* Try it *
The word "objects" marks the lines to copy; find all of them in the entries below.

* Overhead images with object lists *
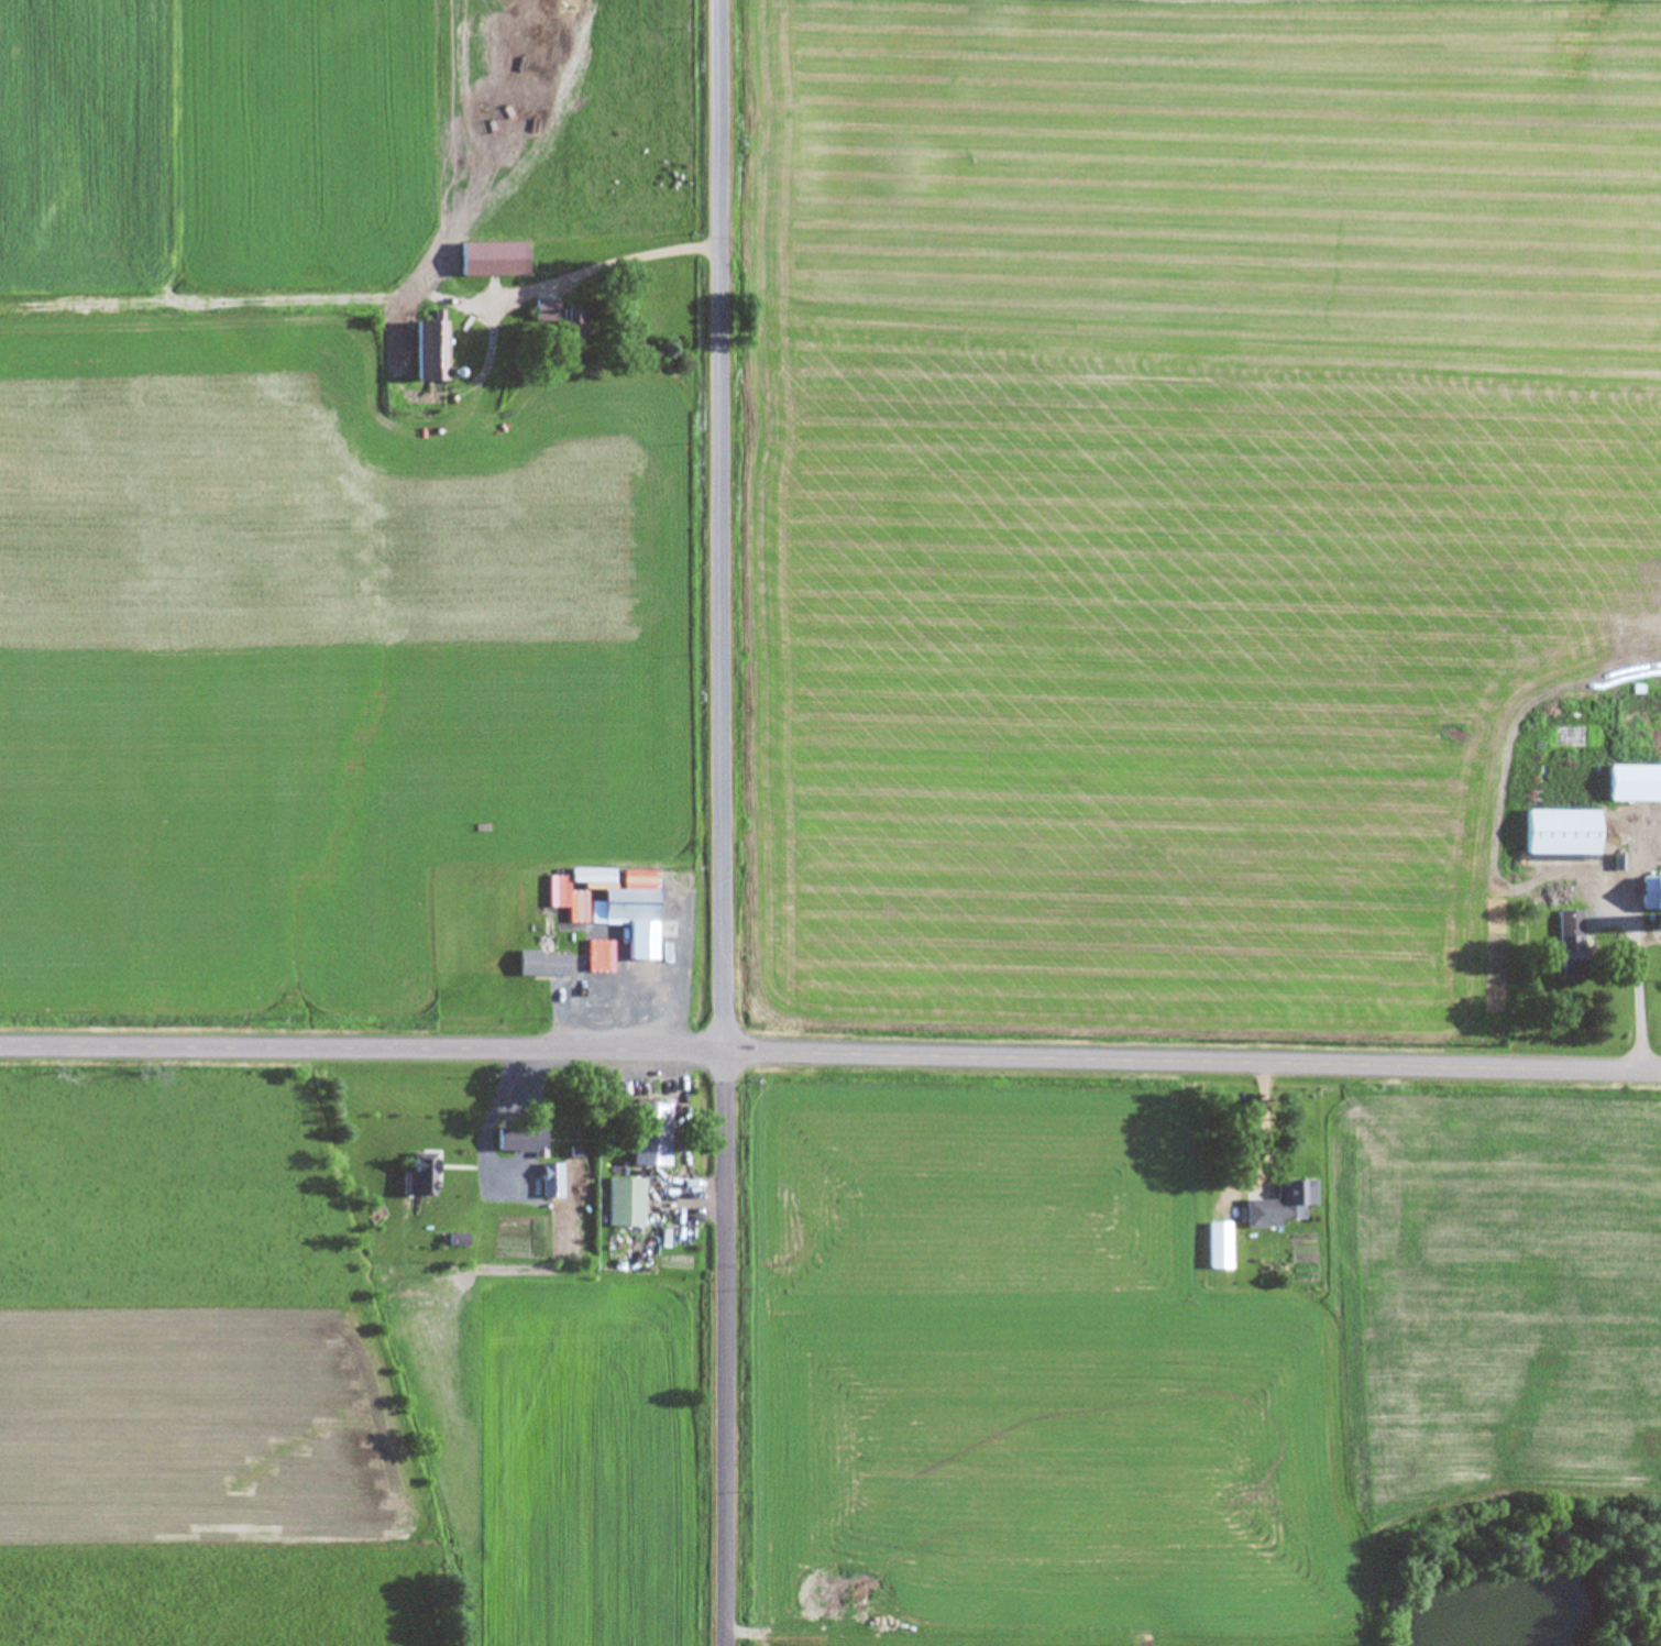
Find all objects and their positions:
building: (489, 259)
road: (596, 265)
building: (545, 311)
building: (572, 326)
building: (426, 352)
building: (1633, 784)
road: (722, 822)
building: (1560, 832)
building: (1653, 894)
building: (632, 920)
building: (1571, 940)
building: (608, 949)
road: (1633, 950)
building: (542, 965)
road: (830, 1054)
building: (537, 1131)
building: (647, 1135)
building: (624, 1203)
building: (1277, 1207)
building: (1218, 1247)

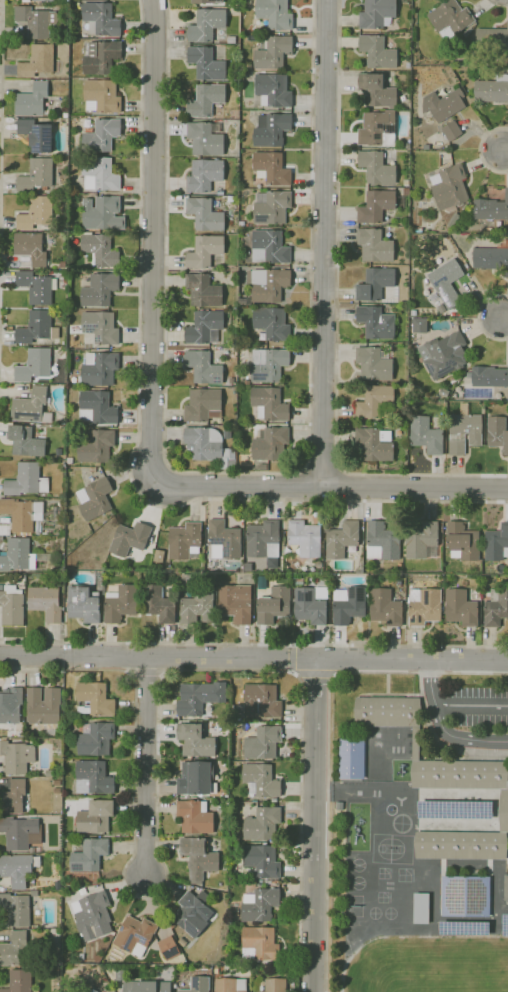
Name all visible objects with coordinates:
building: (43, 0)
building: (206, 1)
road: (499, 4)
road: (1, 10)
building: (377, 13)
building: (275, 14)
building: (101, 19)
building: (450, 19)
building: (37, 21)
building: (207, 24)
building: (492, 39)
building: (273, 52)
building: (378, 52)
building: (100, 57)
building: (38, 61)
building: (207, 63)
building: (408, 65)
building: (246, 68)
building: (461, 73)
building: (244, 75)
building: (492, 89)
building: (273, 90)
building: (377, 90)
building: (103, 95)
building: (32, 100)
building: (206, 100)
building: (446, 111)
building: (66, 115)
building: (378, 129)
building: (271, 130)
building: (37, 134)
building: (102, 136)
building: (206, 138)
building: (408, 145)
building: (426, 147)
road: (480, 150)
road: (505, 150)
building: (271, 168)
building: (376, 168)
road: (1, 172)
building: (100, 174)
building: (37, 175)
building: (204, 175)
building: (406, 182)
building: (450, 187)
building: (407, 191)
road: (0, 204)
building: (379, 205)
building: (272, 207)
building: (492, 211)
building: (36, 212)
building: (102, 214)
building: (205, 214)
building: (453, 219)
building: (241, 224)
road: (153, 240)
road: (0, 242)
road: (325, 243)
building: (375, 245)
building: (269, 247)
building: (32, 249)
building: (100, 250)
building: (205, 251)
building: (492, 257)
building: (62, 264)
building: (234, 268)
building: (234, 272)
building: (447, 282)
building: (376, 283)
building: (268, 284)
building: (36, 287)
building: (100, 289)
building: (204, 291)
building: (245, 301)
building: (413, 313)
road: (478, 317)
road: (504, 318)
road: (338, 319)
building: (377, 322)
building: (272, 323)
building: (419, 325)
building: (101, 327)
building: (205, 327)
building: (37, 328)
building: (60, 352)
building: (443, 354)
building: (35, 365)
building: (268, 365)
building: (374, 365)
building: (203, 367)
building: (100, 368)
building: (488, 376)
building: (453, 380)
building: (231, 381)
building: (247, 382)
building: (444, 393)
building: (374, 401)
building: (270, 404)
building: (30, 405)
building: (203, 405)
building: (98, 409)
building: (464, 430)
building: (498, 432)
building: (227, 434)
road: (138, 435)
building: (426, 435)
building: (26, 442)
building: (270, 444)
building: (374, 445)
building: (96, 446)
building: (209, 446)
building: (59, 452)
building: (69, 460)
building: (263, 467)
road: (323, 469)
road: (237, 473)
building: (27, 480)
road: (292, 487)
road: (330, 487)
road: (352, 487)
building: (95, 499)
building: (20, 515)
building: (305, 537)
building: (130, 539)
building: (342, 539)
building: (383, 539)
building: (421, 539)
building: (224, 540)
building: (185, 541)
building: (265, 541)
building: (463, 542)
building: (497, 543)
building: (21, 556)
building: (159, 556)
building: (155, 566)
building: (248, 567)
building: (164, 569)
building: (158, 577)
building: (187, 577)
building: (298, 581)
building: (46, 603)
building: (84, 603)
building: (236, 603)
building: (121, 604)
building: (159, 604)
building: (348, 604)
building: (274, 605)
building: (311, 605)
building: (12, 606)
building: (424, 606)
building: (197, 607)
building: (385, 607)
building: (496, 607)
building: (460, 608)
road: (253, 643)
road: (291, 657)
road: (253, 658)
road: (314, 673)
road: (387, 685)
building: (199, 697)
building: (94, 699)
building: (262, 702)
road: (471, 703)
building: (43, 705)
building: (11, 706)
road: (442, 727)
building: (66, 728)
building: (96, 738)
road: (439, 739)
building: (195, 740)
building: (262, 743)
road: (328, 745)
road: (159, 752)
track: (377, 753)
building: (17, 756)
building: (352, 757)
road: (146, 766)
building: (93, 778)
building: (196, 778)
building: (261, 781)
building: (442, 782)
building: (56, 789)
building: (13, 798)
building: (455, 809)
building: (96, 816)
building: (195, 817)
building: (262, 823)
road: (315, 825)
building: (19, 831)
park: (388, 848)
building: (32, 850)
building: (90, 855)
building: (199, 859)
building: (262, 860)
building: (18, 869)
building: (58, 885)
park: (389, 887)
building: (506, 888)
building: (83, 891)
building: (34, 893)
building: (465, 896)
building: (260, 904)
park: (354, 906)
building: (234, 908)
building: (420, 908)
building: (16, 909)
building: (193, 913)
building: (93, 915)
building: (505, 924)
building: (464, 928)
building: (135, 935)
building: (183, 942)
building: (260, 943)
building: (168, 947)
building: (14, 950)
building: (82, 955)
building: (106, 967)
building: (216, 970)
building: (121, 973)
building: (19, 981)
building: (198, 985)
building: (231, 985)
building: (272, 985)
building: (147, 986)
building: (90, 990)
building: (93, 990)

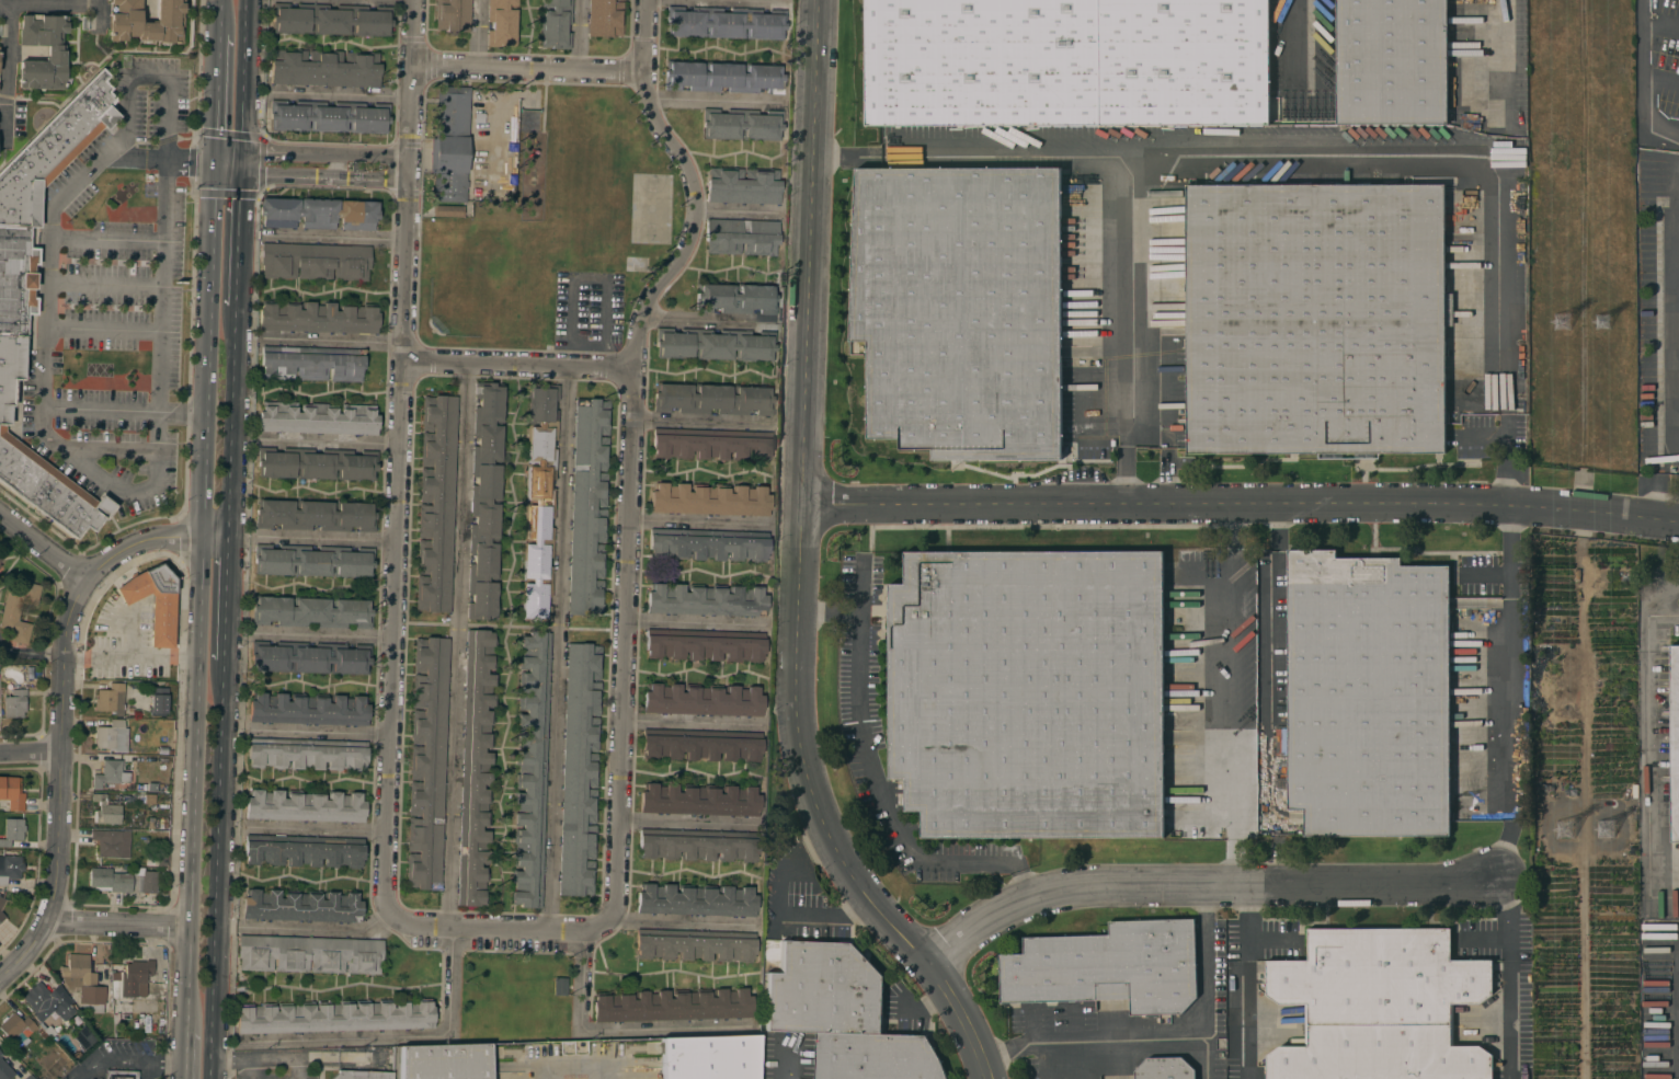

* Response to this task *
Find all objects and their positions:
Name all visible objects with coordinates:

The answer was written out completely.